Action item:
A verbatim copy of all the data is required, minus any images.

★ ★ ★ ★ ★ ★ ★

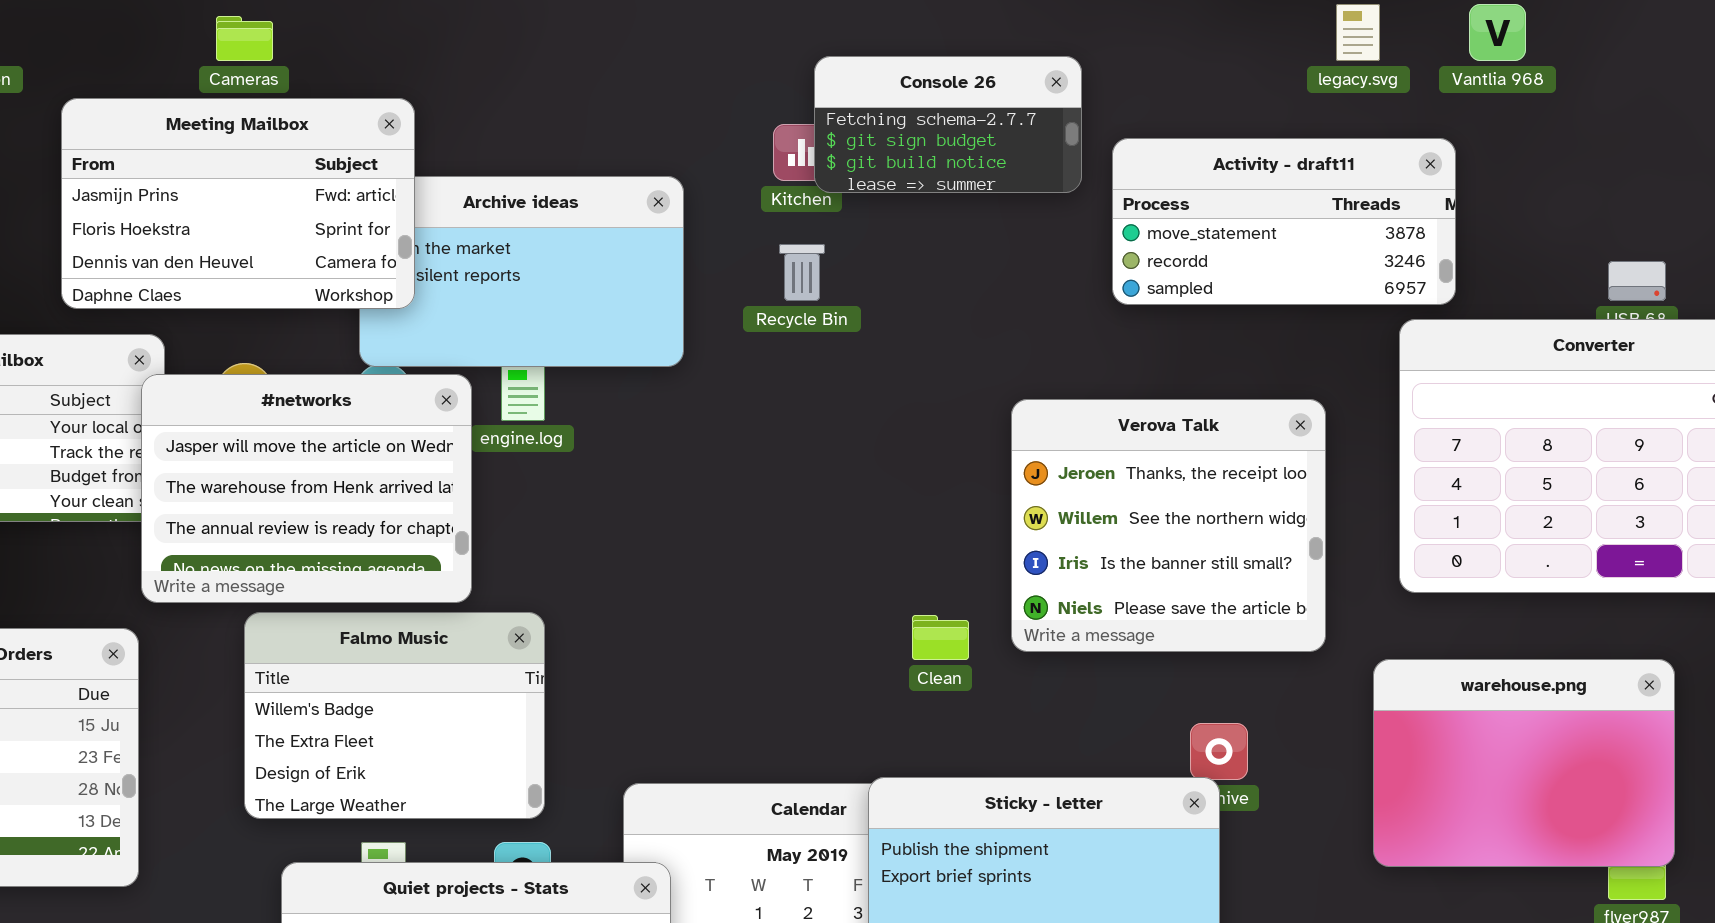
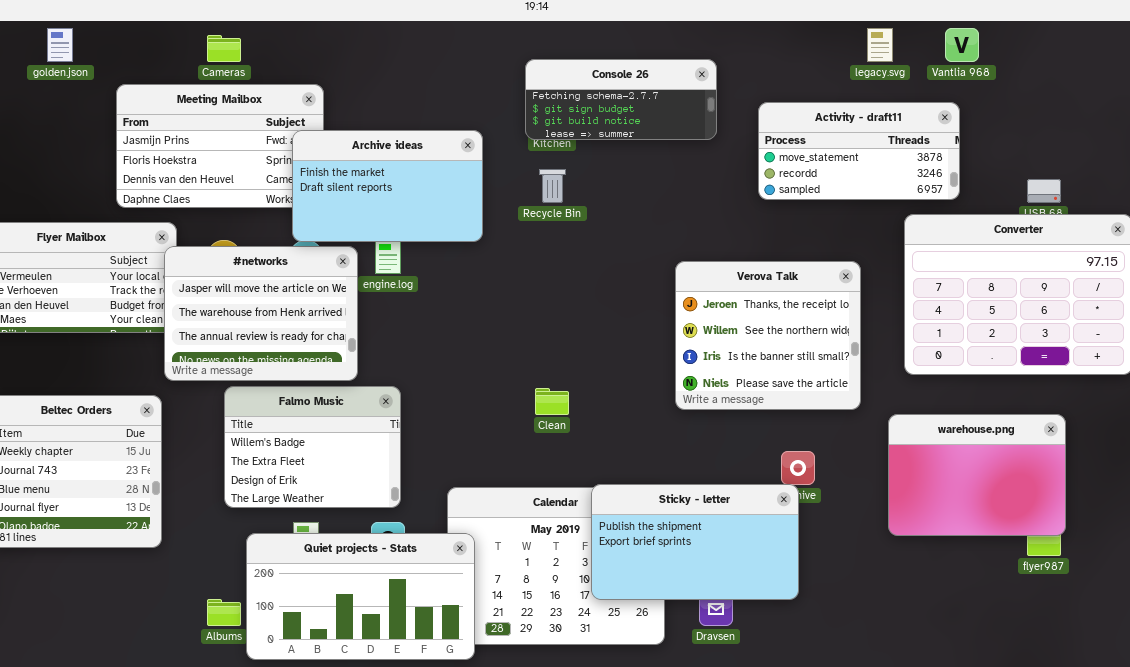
Console 26: [814,56,1082,193] -> [525,59,717,140], resized
Activity - draft11: [1112,138,1456,305] -> [758,102,960,200], moved
Archive ideas: [359,176,684,367] -> [292,130,483,242], raised
Clean: [912,615,969,660] -> [535,388,569,415], moved

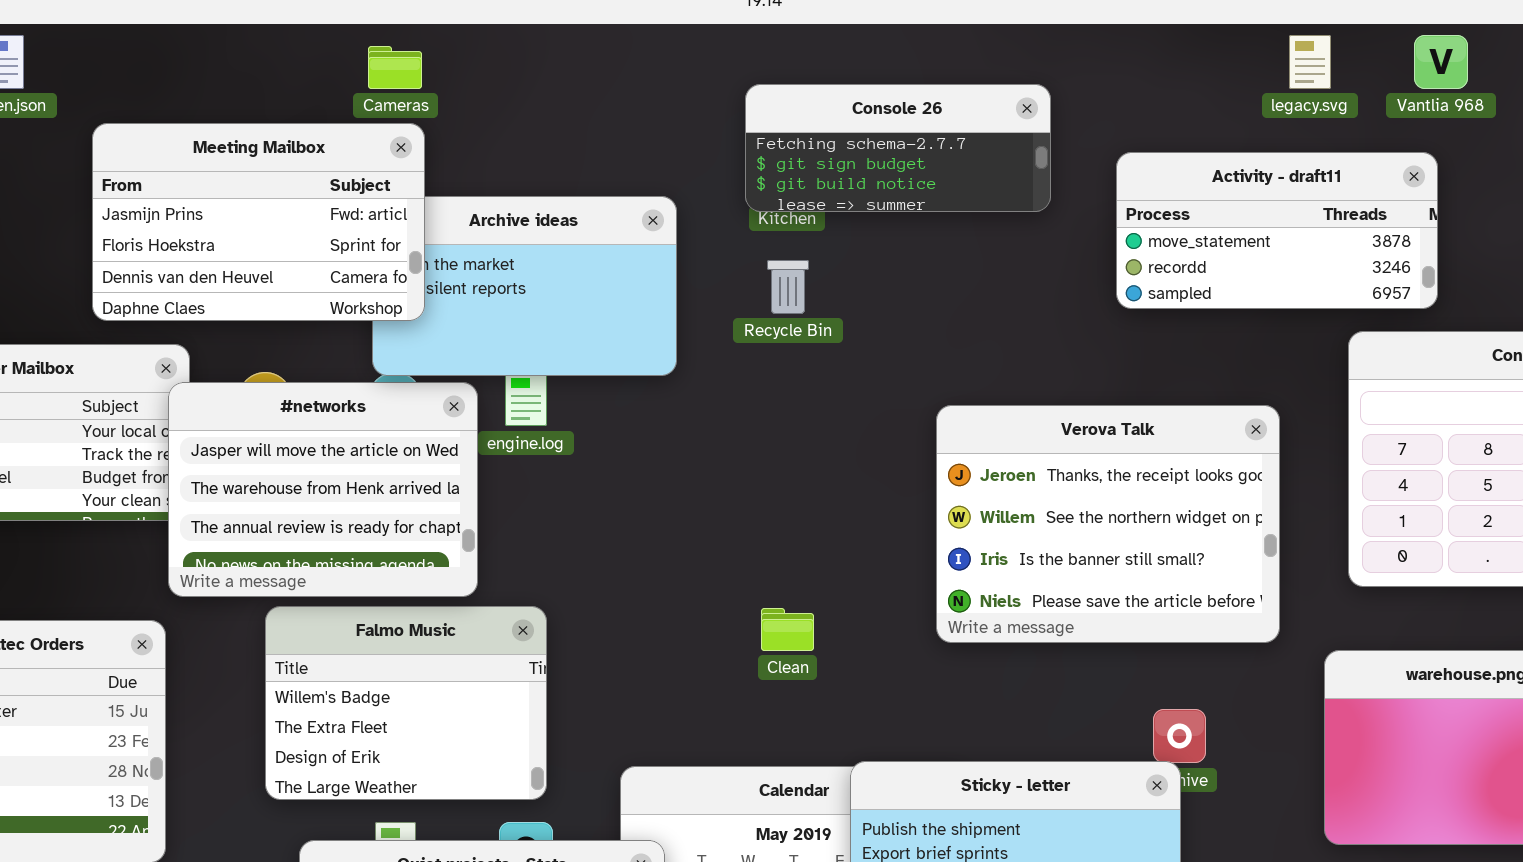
Cameras: [207,35,241,62] -> [368,46,422,89], moved
Meeting Mailbox: [116,84,324,208] -> [92,123,425,321], raised
Verova Talk: [675,261,861,410] -> [936,405,1280,643], resized

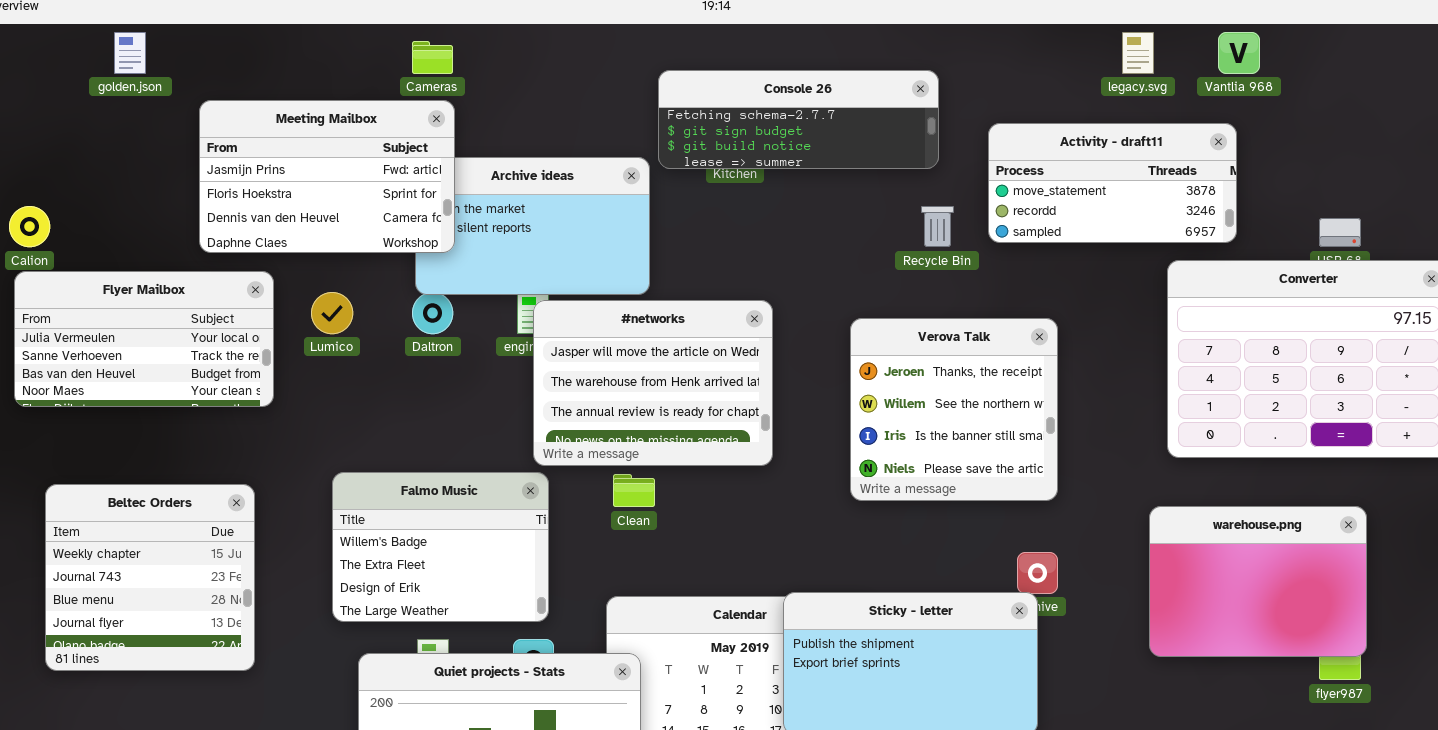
Console 26: [745,84,1051,212] -> [658,70,939,169], resized
Recycle Bin: [767,260,809,314] -> [921,206,954,247], moved
#networks: [168,382,478,597] -> [533,300,773,466], moved
Verova Talk: [936,405,1280,643] -> [850,318,1058,501], resized
Clean: [761,608,814,651] -> [613,474,655,507], moved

★ ★ ★ ★ ★ ★ ★

Solution for this task:
Console 26: [814,56,1082,193] -> [525,59,717,140], resized
Activity - draft11: [1112,138,1456,305] -> [758,102,960,200], moved
Archive ideas: [359,176,684,367] -> [292,130,483,242], raised
Clean: [912,615,969,660] -> [535,388,569,415], moved

Cameras: [207,35,241,62] -> [368,46,422,89], moved
Meeting Mailbox: [116,84,324,208] -> [92,123,425,321], raised
Verova Talk: [675,261,861,410] -> [936,405,1280,643], resized

Console 26: [745,84,1051,212] -> [658,70,939,169], resized
Recycle Bin: [767,260,809,314] -> [921,206,954,247], moved
#networks: [168,382,478,597] -> [533,300,773,466], moved
Verova Talk: [936,405,1280,643] -> [850,318,1058,501], resized
Clean: [761,608,814,651] -> [613,474,655,507], moved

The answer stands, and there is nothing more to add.